Return the following from the records below: each line, word for word, starting with the line that contains "VR3: 10k (BUF, GND, wiper" and going on through the line that contains "C102: 33nF (-9V, GND) -> 33nF (+12V, GND)", with nothing outside that range.

Before-and-after change records

◇ ◇ ◇ ◇

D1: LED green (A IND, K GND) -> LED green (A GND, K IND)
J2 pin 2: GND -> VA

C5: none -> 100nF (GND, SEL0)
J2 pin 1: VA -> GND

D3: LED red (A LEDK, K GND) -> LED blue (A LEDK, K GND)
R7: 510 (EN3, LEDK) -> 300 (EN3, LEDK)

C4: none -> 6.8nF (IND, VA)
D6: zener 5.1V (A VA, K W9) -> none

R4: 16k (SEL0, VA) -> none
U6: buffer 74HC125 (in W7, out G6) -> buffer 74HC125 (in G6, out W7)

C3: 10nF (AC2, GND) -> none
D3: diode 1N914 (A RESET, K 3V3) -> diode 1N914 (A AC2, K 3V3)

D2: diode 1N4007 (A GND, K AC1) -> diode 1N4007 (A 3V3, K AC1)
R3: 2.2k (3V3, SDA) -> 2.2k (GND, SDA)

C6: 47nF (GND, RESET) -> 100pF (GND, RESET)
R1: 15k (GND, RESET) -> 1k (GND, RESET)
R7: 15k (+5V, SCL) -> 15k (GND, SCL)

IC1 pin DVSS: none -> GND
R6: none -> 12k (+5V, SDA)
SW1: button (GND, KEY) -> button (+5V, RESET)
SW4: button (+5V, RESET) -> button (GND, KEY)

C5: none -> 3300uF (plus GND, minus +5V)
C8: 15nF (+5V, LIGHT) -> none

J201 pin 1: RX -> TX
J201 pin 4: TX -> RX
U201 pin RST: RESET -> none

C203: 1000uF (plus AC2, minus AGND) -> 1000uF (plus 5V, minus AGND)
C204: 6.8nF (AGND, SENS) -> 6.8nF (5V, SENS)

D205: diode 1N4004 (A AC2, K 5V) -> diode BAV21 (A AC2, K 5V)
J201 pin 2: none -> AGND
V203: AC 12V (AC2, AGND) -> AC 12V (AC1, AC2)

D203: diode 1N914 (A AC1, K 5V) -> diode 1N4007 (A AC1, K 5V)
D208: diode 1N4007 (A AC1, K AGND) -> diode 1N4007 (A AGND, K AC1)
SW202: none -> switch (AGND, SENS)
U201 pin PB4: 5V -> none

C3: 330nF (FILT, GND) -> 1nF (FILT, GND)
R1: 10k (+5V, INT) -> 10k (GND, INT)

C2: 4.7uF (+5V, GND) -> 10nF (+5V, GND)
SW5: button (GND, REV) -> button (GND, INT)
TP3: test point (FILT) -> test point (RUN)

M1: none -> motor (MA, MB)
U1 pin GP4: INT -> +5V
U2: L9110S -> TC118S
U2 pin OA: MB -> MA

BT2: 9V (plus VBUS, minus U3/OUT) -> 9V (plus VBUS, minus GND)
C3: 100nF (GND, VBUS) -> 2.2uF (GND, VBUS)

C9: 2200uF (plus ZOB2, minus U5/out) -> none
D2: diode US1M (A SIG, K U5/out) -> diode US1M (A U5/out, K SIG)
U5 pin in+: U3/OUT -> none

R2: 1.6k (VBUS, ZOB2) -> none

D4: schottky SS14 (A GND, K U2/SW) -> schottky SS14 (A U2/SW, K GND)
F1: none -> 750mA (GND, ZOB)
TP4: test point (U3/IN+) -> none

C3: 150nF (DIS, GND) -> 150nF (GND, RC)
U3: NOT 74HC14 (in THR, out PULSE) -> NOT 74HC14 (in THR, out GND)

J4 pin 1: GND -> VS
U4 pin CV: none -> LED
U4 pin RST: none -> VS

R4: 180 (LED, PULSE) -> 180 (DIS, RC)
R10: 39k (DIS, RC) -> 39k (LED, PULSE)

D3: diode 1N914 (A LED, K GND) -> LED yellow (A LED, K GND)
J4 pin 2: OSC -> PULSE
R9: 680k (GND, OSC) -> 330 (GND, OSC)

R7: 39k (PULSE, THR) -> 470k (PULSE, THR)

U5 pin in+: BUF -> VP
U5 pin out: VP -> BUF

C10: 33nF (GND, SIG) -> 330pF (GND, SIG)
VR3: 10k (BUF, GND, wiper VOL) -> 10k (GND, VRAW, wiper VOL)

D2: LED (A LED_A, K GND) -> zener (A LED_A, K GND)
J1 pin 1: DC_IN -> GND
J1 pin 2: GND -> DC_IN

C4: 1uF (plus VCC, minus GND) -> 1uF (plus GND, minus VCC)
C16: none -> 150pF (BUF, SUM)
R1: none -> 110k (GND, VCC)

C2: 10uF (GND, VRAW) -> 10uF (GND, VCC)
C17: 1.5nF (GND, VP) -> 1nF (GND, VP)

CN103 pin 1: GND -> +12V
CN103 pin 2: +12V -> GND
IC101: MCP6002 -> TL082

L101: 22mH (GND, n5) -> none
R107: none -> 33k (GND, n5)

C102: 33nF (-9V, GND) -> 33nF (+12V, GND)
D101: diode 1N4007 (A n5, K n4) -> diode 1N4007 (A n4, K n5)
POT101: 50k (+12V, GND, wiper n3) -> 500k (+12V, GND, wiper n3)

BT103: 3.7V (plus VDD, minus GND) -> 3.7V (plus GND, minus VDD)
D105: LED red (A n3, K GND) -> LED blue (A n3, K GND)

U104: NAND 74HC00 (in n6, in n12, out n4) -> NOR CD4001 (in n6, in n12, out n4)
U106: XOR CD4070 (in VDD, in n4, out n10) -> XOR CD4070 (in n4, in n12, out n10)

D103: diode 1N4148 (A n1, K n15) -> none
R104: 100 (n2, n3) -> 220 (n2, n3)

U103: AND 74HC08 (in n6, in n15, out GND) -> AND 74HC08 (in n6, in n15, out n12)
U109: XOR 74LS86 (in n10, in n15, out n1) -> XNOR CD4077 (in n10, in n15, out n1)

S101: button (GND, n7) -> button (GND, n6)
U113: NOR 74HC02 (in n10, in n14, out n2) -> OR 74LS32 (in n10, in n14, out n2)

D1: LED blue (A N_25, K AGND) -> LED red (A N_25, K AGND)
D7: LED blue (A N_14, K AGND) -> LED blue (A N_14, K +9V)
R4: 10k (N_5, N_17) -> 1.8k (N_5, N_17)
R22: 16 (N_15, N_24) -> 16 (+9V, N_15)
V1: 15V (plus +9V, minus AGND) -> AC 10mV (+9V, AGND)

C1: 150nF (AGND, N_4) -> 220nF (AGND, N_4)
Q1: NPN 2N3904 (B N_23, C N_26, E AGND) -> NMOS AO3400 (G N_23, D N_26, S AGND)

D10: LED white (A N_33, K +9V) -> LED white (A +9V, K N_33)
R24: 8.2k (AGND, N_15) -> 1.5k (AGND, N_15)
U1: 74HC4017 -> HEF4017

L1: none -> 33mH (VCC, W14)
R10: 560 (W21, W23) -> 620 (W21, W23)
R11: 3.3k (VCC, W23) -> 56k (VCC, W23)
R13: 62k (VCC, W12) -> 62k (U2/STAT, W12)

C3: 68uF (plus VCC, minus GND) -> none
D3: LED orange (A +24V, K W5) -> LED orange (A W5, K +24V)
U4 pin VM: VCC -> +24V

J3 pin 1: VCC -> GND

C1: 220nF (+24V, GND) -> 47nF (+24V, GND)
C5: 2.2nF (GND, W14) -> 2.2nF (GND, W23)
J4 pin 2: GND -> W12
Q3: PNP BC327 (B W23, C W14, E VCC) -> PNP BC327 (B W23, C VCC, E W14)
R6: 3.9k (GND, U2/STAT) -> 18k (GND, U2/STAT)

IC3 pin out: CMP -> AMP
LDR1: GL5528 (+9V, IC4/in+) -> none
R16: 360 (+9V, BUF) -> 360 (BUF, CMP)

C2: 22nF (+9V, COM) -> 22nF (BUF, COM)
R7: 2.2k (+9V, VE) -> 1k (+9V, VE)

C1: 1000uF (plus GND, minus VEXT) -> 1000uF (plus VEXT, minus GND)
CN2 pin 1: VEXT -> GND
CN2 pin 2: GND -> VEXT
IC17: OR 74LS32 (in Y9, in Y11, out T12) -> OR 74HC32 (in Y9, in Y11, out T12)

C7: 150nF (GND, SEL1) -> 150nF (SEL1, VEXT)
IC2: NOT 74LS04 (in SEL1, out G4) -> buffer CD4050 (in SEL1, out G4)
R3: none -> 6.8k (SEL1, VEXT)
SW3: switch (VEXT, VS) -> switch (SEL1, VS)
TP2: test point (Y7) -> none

◇ ◇ ◇ ◇

Solution for this problem –
VR3: 10k (BUF, GND, wiper VOL) -> 10k (GND, VRAW, wiper VOL)

D2: LED (A LED_A, K GND) -> zener (A LED_A, K GND)
J1 pin 1: DC_IN -> GND
J1 pin 2: GND -> DC_IN

C4: 1uF (plus VCC, minus GND) -> 1uF (plus GND, minus VCC)
C16: none -> 150pF (BUF, SUM)
R1: none -> 110k (GND, VCC)

C2: 10uF (GND, VRAW) -> 10uF (GND, VCC)
C17: 1.5nF (GND, VP) -> 1nF (GND, VP)

CN103 pin 1: GND -> +12V
CN103 pin 2: +12V -> GND
IC101: MCP6002 -> TL082

L101: 22mH (GND, n5) -> none
R107: none -> 33k (GND, n5)

C102: 33nF (-9V, GND) -> 33nF (+12V, GND)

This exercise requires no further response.